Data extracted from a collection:

****************

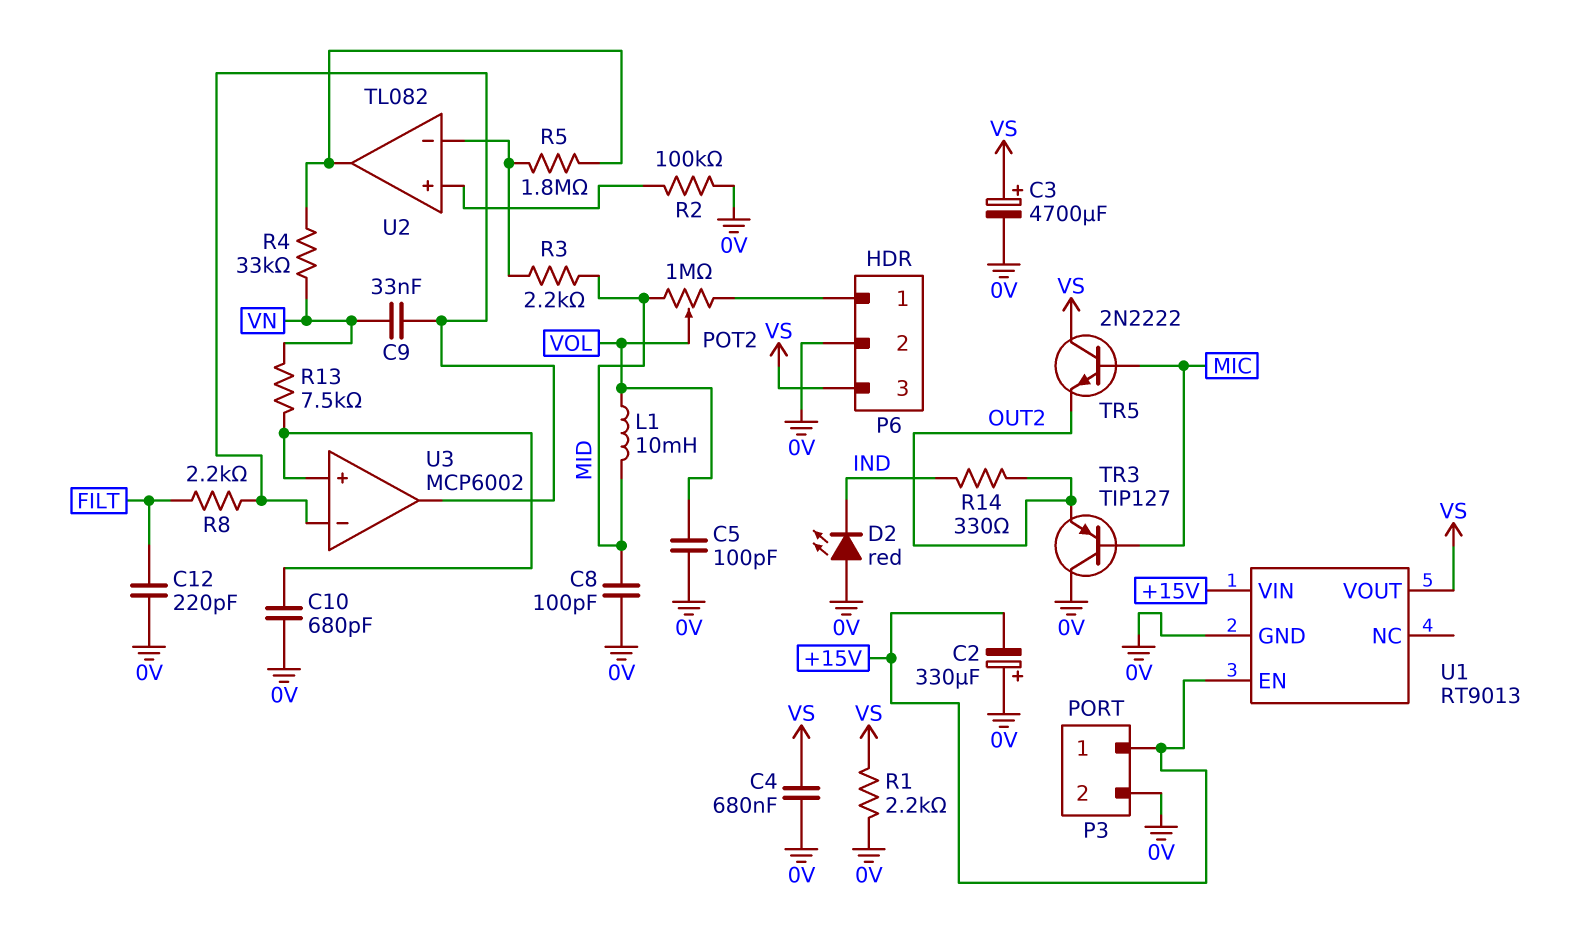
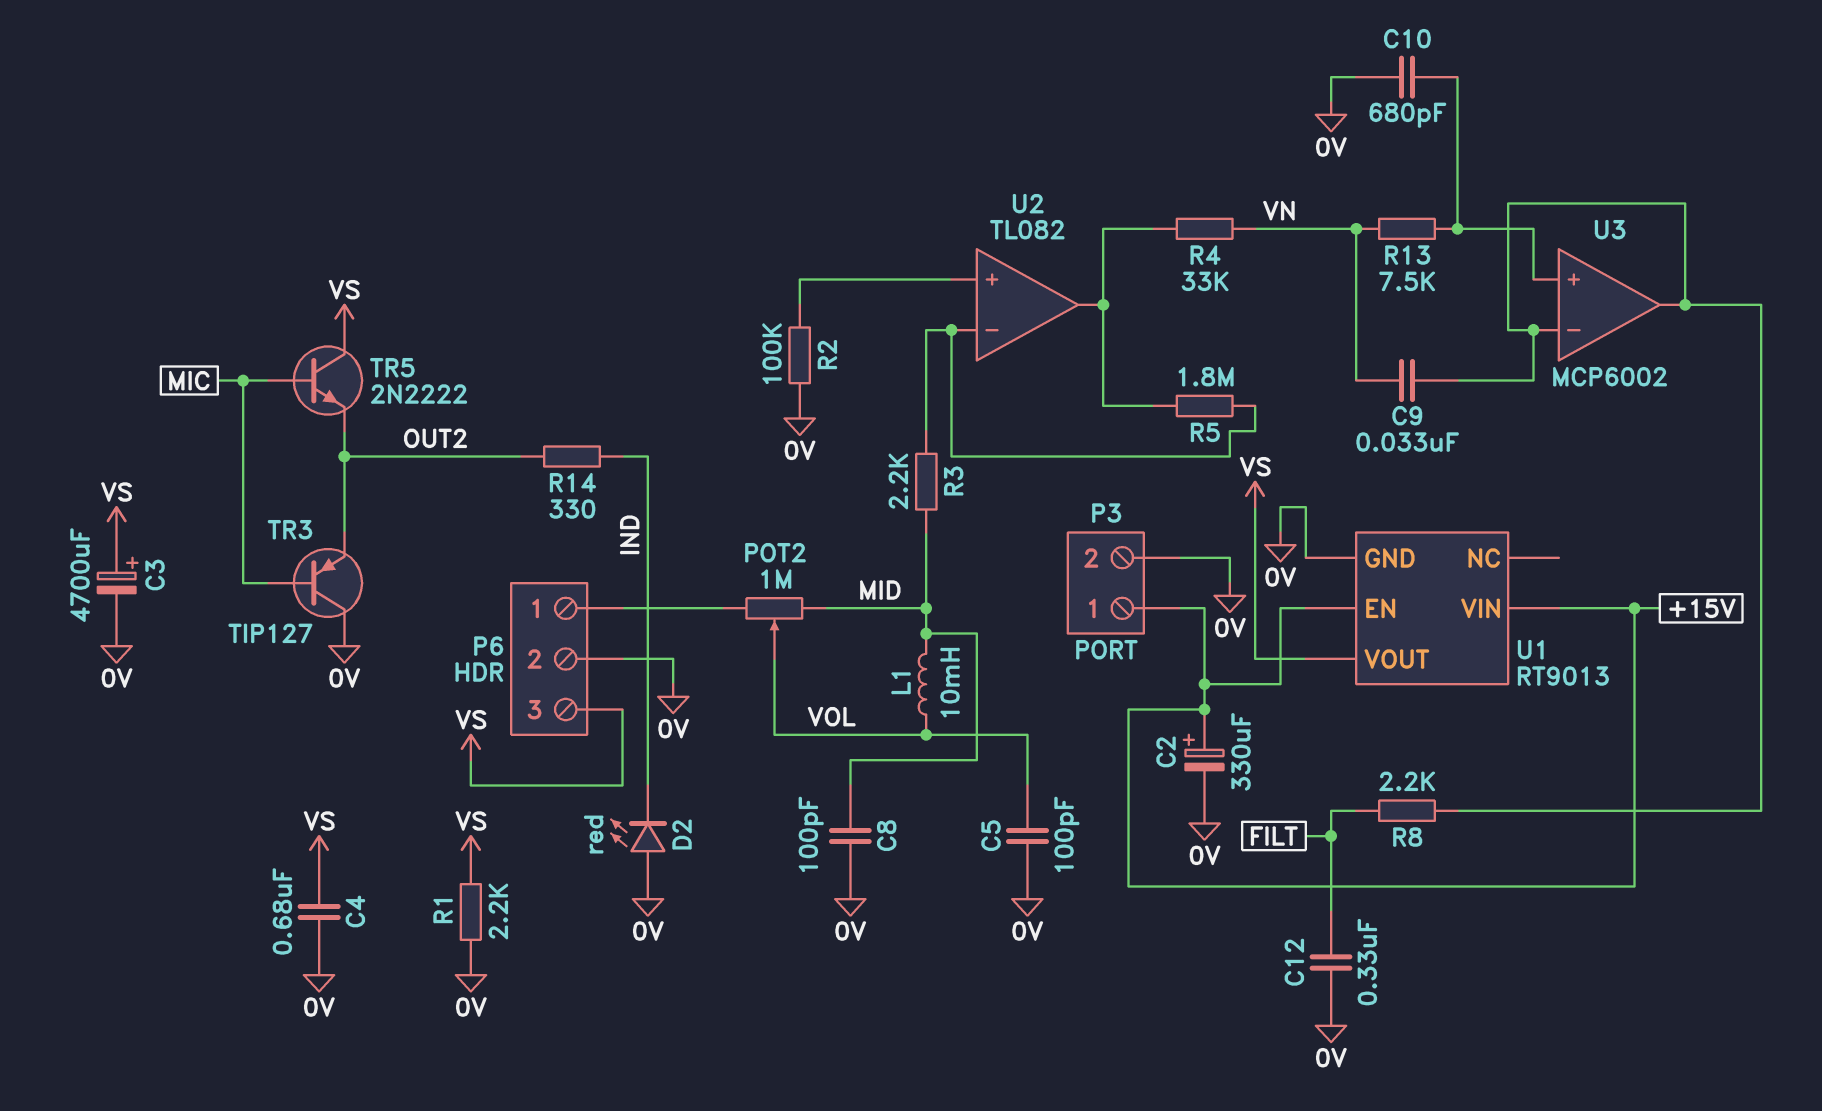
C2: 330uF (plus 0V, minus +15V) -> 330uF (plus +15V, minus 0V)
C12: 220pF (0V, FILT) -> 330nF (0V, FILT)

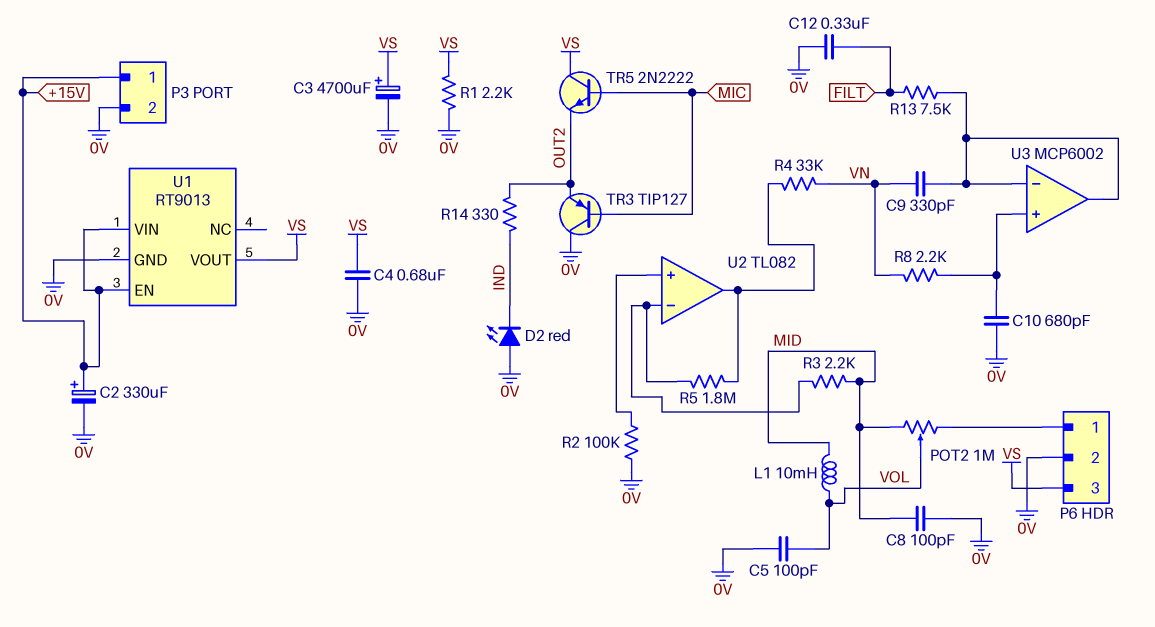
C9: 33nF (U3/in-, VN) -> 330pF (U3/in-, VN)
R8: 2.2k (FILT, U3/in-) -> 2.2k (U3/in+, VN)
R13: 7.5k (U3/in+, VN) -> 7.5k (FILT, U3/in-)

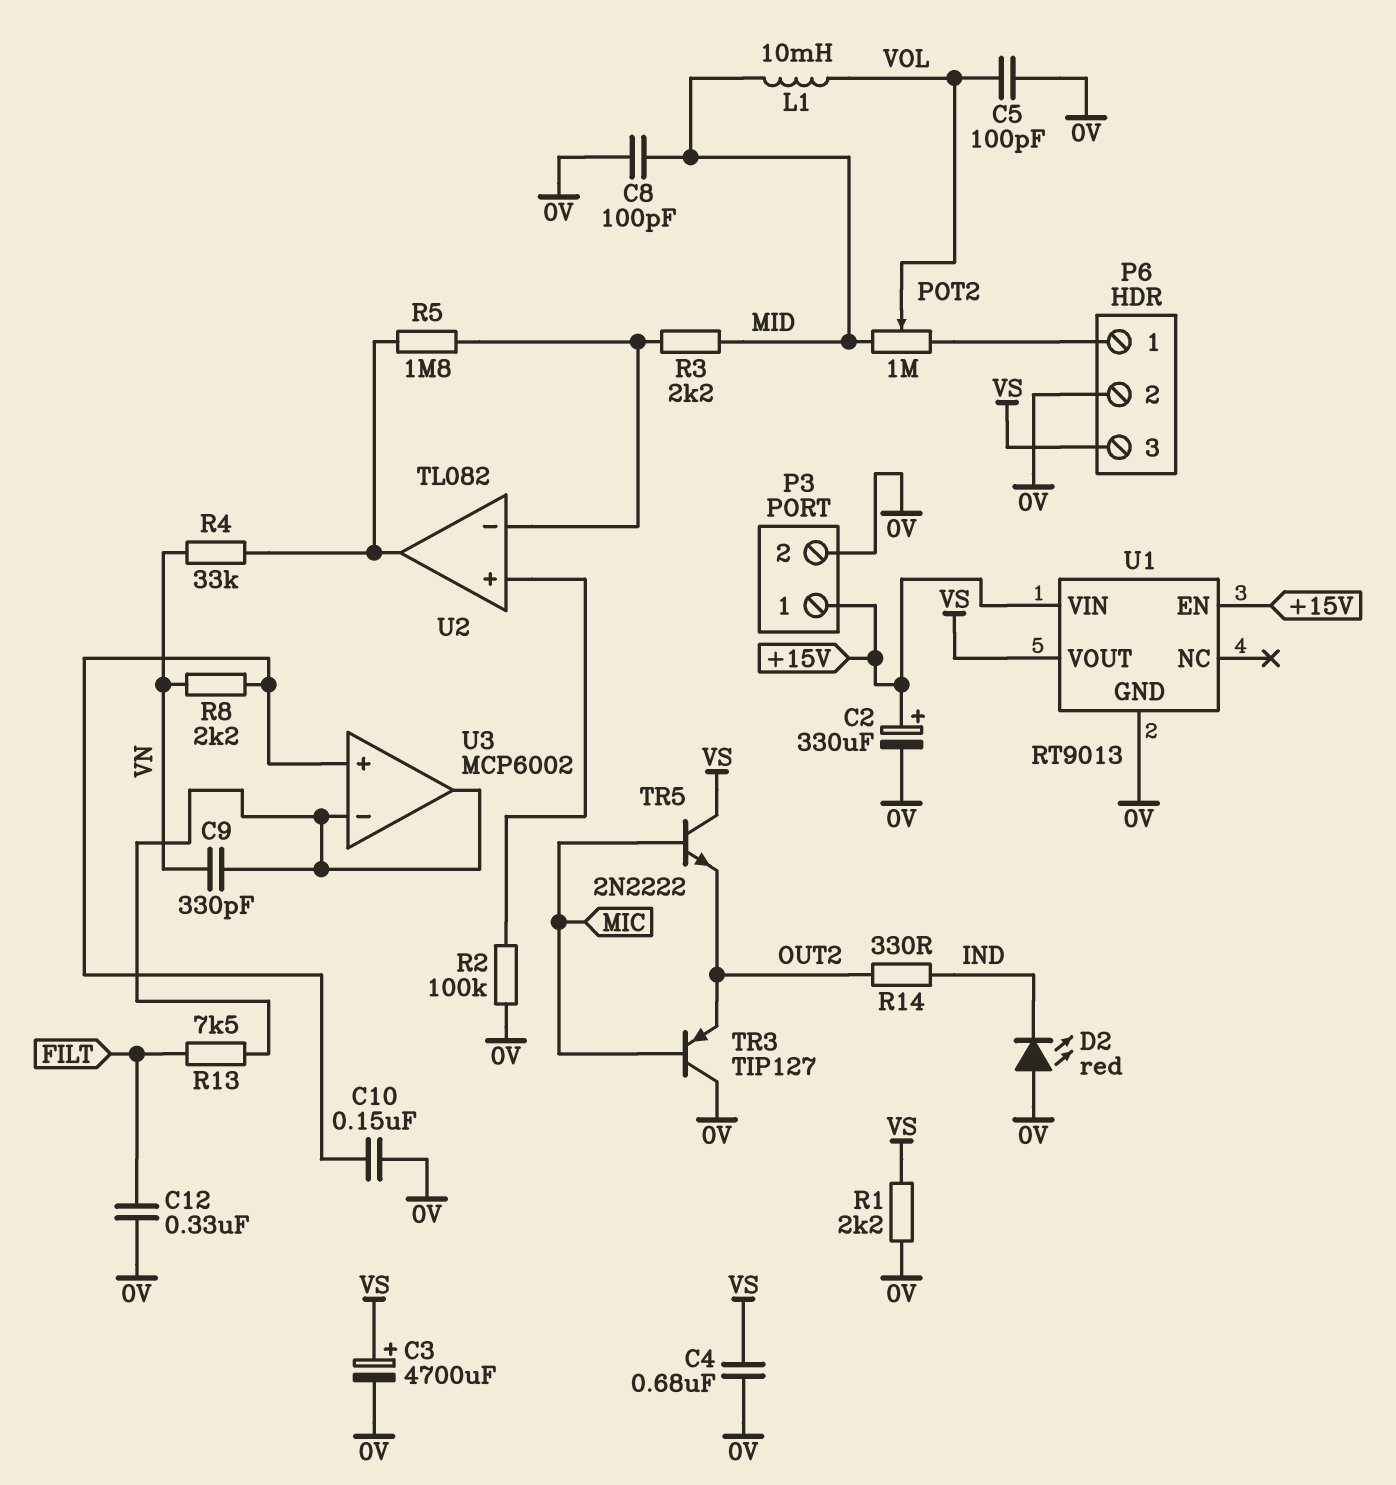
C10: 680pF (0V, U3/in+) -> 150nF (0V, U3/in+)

****************

■ EXERCISE OBJECTIVE: Copy all lines from the data above that contain the word "FILT".

■ RESPONSE:
C12: 220pF (0V, FILT) -> 330nF (0V, FILT)
R8: 2.2k (FILT, U3/in-) -> 2.2k (U3/in+, VN)
R13: 7.5k (U3/in+, VN) -> 7.5k (FILT, U3/in-)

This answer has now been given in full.